In the entries, find all lines that hold the word "masks" and copy them.

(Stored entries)
========================================================================

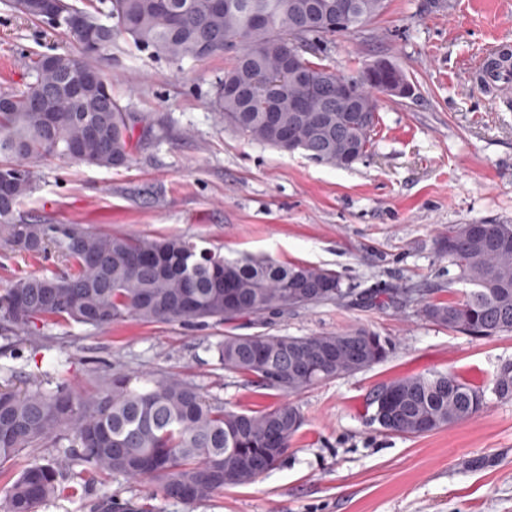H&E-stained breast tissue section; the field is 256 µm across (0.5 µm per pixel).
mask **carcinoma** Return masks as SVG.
I'll return each mask as SVG.
<instances>
[{
  "label": "carcinoma",
  "instance_id": "1",
  "mask_svg": "<svg viewBox=\"0 0 512 512\" xmlns=\"http://www.w3.org/2000/svg\"><path fill=\"white\" fill-rule=\"evenodd\" d=\"M338 0H109L114 20L100 53L78 32L58 24L75 50L33 62L34 81L0 95V174L10 181L0 196V225L18 250L38 255L52 248L70 262L62 276H22L0 296V323L43 337L37 323H76L98 329L127 318L144 323L193 325L209 320L262 322L270 314L323 303L377 309L402 308L409 288L358 292L333 270L242 255L226 257L180 236L96 233L79 224H10L14 207L34 190L30 165L50 156L90 166L118 168L133 159L143 118L112 96V77L99 62L118 40L153 48L174 61L204 60L236 47L224 81L245 91L217 92L214 107L247 140L280 148L279 132L305 142L311 158L349 168L372 145L379 85L363 73L345 74L308 56L322 53L324 38L360 30L387 0H348L336 24ZM268 14L250 28L247 14ZM297 53L317 83L307 88L283 74V59ZM98 70L101 86L73 98L67 84ZM347 88L368 108L352 115L340 95ZM307 100L292 111L294 98ZM456 270L448 284L471 287L461 302L426 303L425 318L471 336L512 334V224H458L437 241ZM390 339L365 329L313 336L229 333L215 346L224 370L251 385L288 397L318 382L353 375L386 361ZM493 393L512 397V364L500 368ZM486 404L485 392L448 374L417 375L378 387L370 420L393 434L420 437L464 422ZM303 424L299 406L285 400L262 411L215 406L201 389L172 374L106 372L86 395L63 381L53 388L0 387V469L23 451L51 443L65 448L64 465L32 462L13 477L3 512H39L48 500L91 490L92 512H148L112 494L111 479L145 480L166 499L209 500L231 486L254 482L274 468ZM82 467L76 481L63 467Z\"/></svg>",
  "mask_w": 512,
  "mask_h": 512
}]
</instances>
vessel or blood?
<instances>
[{
    "instance_id": "b4317fda",
    "label": "vessel or blood",
    "mask_w": 512,
    "mask_h": 512,
    "mask_svg": "<svg viewBox=\"0 0 512 512\" xmlns=\"http://www.w3.org/2000/svg\"><path fill=\"white\" fill-rule=\"evenodd\" d=\"M468 77L496 107L512 106V42L489 44L470 63Z\"/></svg>"
}]
</instances>
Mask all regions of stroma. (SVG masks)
Returning a JSON list of instances; mask_svg holds the SVG:
<instances>
[{"label":"stroma","mask_w":512,"mask_h":512,"mask_svg":"<svg viewBox=\"0 0 512 512\" xmlns=\"http://www.w3.org/2000/svg\"><path fill=\"white\" fill-rule=\"evenodd\" d=\"M500 38L512 40V0H388L364 31L325 38L323 63L354 73L386 58L416 87L411 98L379 96L373 145L347 169L226 127L212 102L230 54L175 62L116 43L101 63L112 93L163 137L143 136L122 168L40 161L35 189L11 223L203 239L226 255L327 268L360 291L421 292L399 312L326 303L267 318L271 334L362 328L395 349L380 365L295 395L304 422L281 463L255 482L195 504L122 478L113 480L114 493L149 512H512V399L491 392L501 365L512 363V334L475 337L420 313L424 303L458 301L465 291L448 282L440 236L457 224H512V112L493 111L467 73ZM72 48L61 30L0 5V92L31 82V60ZM64 270L56 254L19 253L0 235V294L16 277ZM251 330L245 320L62 323L45 326L36 345L0 329V384L61 378L84 389L96 371L167 372L198 385L213 404L263 410L279 395L225 371L213 350L224 334ZM428 373L484 389L486 407L416 438L371 422L379 386Z\"/></svg>","instance_id":"obj_1"}]
</instances>
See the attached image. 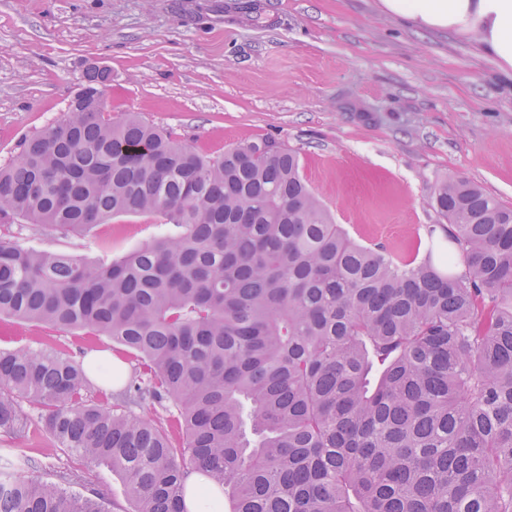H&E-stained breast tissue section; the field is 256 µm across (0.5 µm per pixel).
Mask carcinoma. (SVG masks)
<instances>
[{
    "label": "carcinoma",
    "mask_w": 512,
    "mask_h": 512,
    "mask_svg": "<svg viewBox=\"0 0 512 512\" xmlns=\"http://www.w3.org/2000/svg\"><path fill=\"white\" fill-rule=\"evenodd\" d=\"M111 80L89 67L65 117L0 166V228L140 213L180 232L96 261L0 235V319L84 330L91 350L106 337L134 363L115 395L119 370L0 348V442L46 433L121 474L134 512H185L194 471L226 512H512V209L464 178L436 186L460 273L431 247L418 262L365 246L296 152L266 138L211 155L114 120ZM34 468L6 459L0 512H109L73 490L85 472Z\"/></svg>",
    "instance_id": "obj_1"
}]
</instances>
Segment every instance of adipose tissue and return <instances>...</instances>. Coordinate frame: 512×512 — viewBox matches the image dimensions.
<instances>
[{
	"label": "adipose tissue",
	"instance_id": "1",
	"mask_svg": "<svg viewBox=\"0 0 512 512\" xmlns=\"http://www.w3.org/2000/svg\"><path fill=\"white\" fill-rule=\"evenodd\" d=\"M381 14L473 40L512 79V0H377Z\"/></svg>",
	"mask_w": 512,
	"mask_h": 512
}]
</instances>
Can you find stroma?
<instances>
[{
  "mask_svg": "<svg viewBox=\"0 0 512 512\" xmlns=\"http://www.w3.org/2000/svg\"><path fill=\"white\" fill-rule=\"evenodd\" d=\"M108 67L112 117L137 113L213 155L271 138L336 223L364 245L441 242L440 180L461 176L512 209V84L473 42L384 16L376 0H0V165L61 120L88 66ZM175 226L121 214L91 235L27 224L26 247L116 256ZM82 359L80 332L0 325V347Z\"/></svg>",
  "mask_w": 512,
  "mask_h": 512,
  "instance_id": "1",
  "label": "stroma"
}]
</instances>
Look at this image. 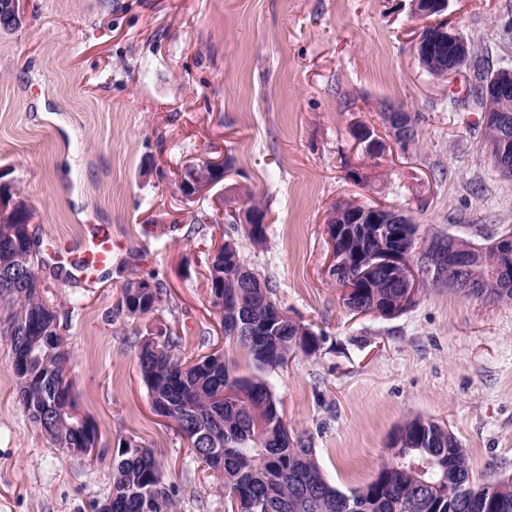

========================================================================

**Solution for this exercise**
mask **carcinoma** Return masks as SVG.
Mask all regions of stroma. (SVG masks)
Mask carcinoma. (SVG masks)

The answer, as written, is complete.